● **What the exercise asks**
Wherever a picture appears in the data below, omit it, and restate everything else word for word.

● **Working data**
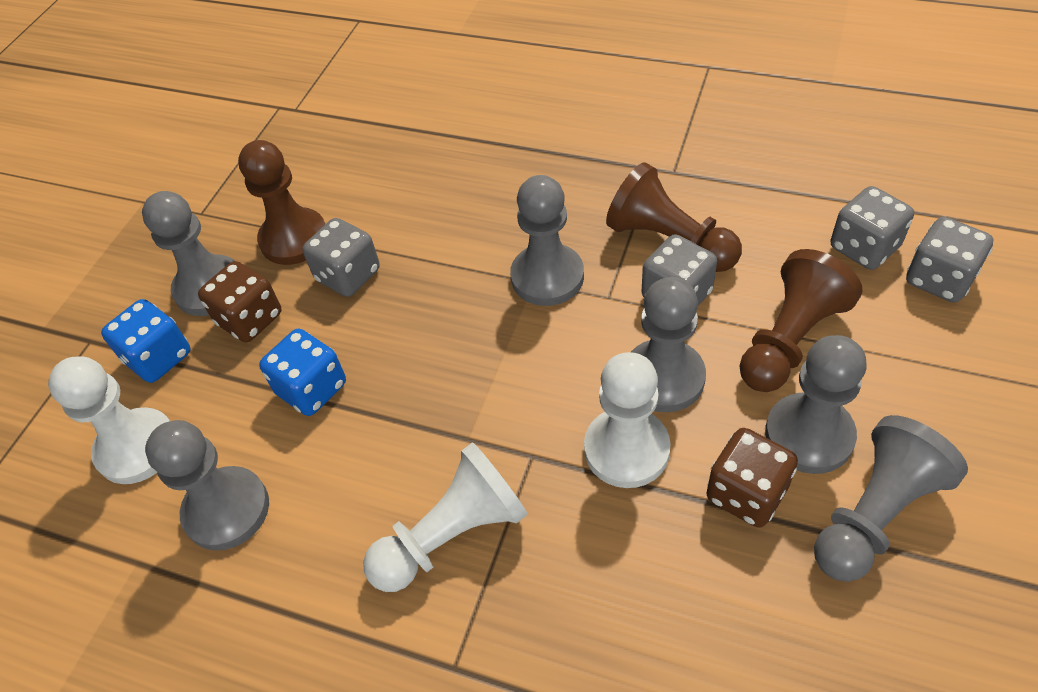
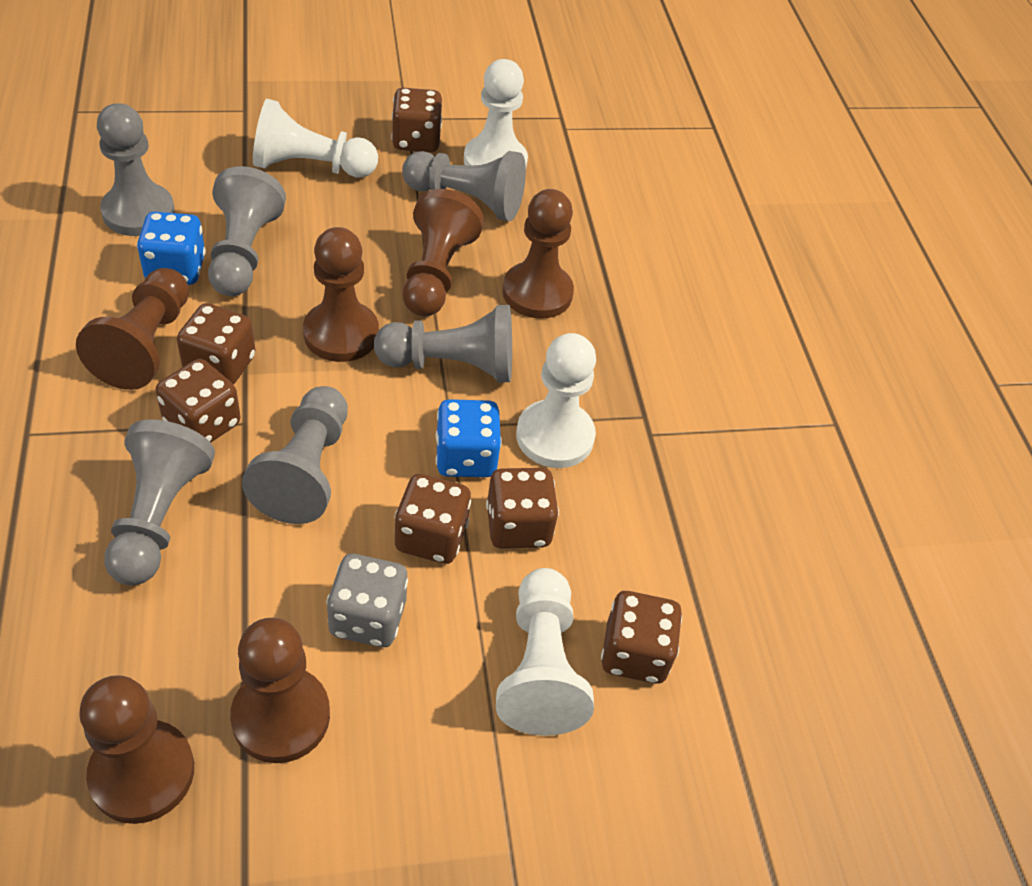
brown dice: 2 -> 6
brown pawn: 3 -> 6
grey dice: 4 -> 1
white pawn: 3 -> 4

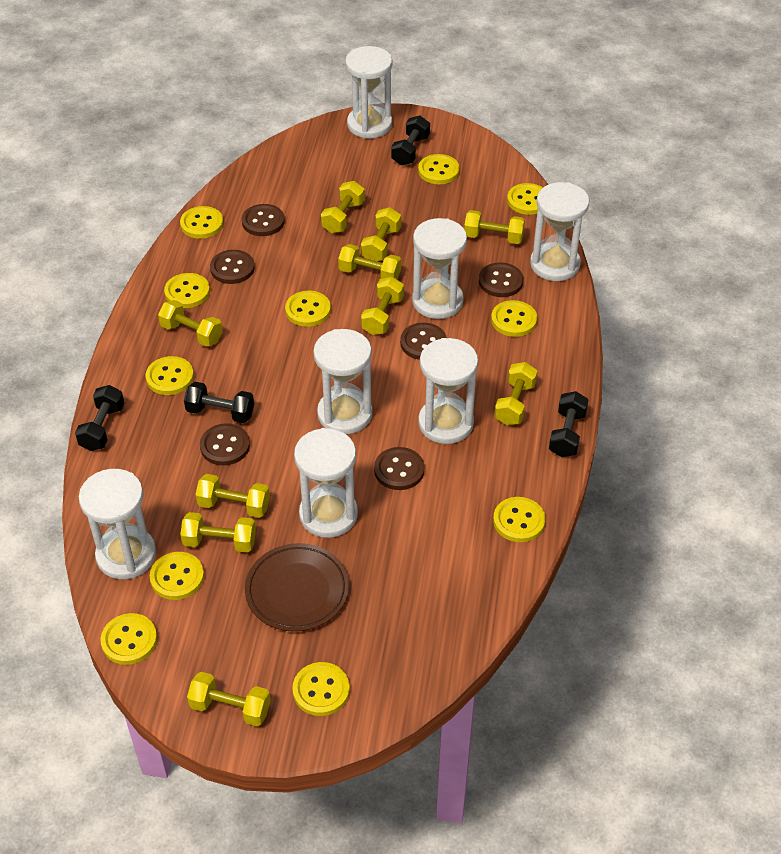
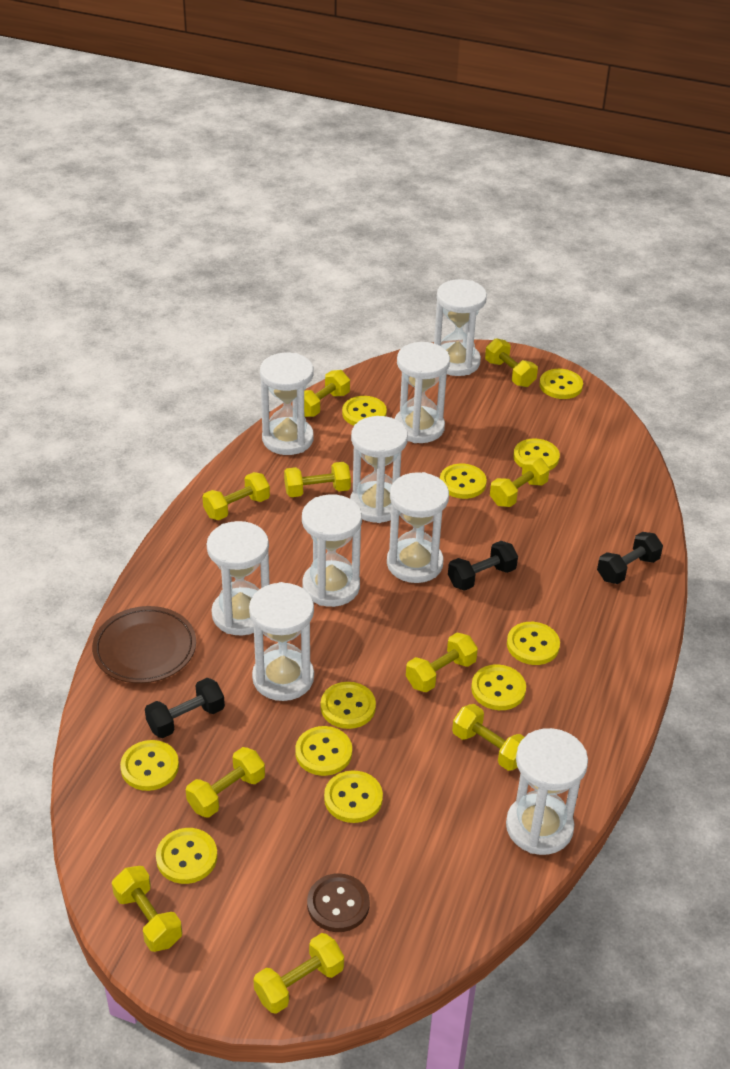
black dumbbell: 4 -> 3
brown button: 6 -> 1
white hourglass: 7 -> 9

● **Response for this exercise**
brown dice: 2 -> 6
brown pawn: 3 -> 6
grey dice: 4 -> 1
white pawn: 3 -> 4

black dumbbell: 4 -> 3
brown button: 6 -> 1
white hourglass: 7 -> 9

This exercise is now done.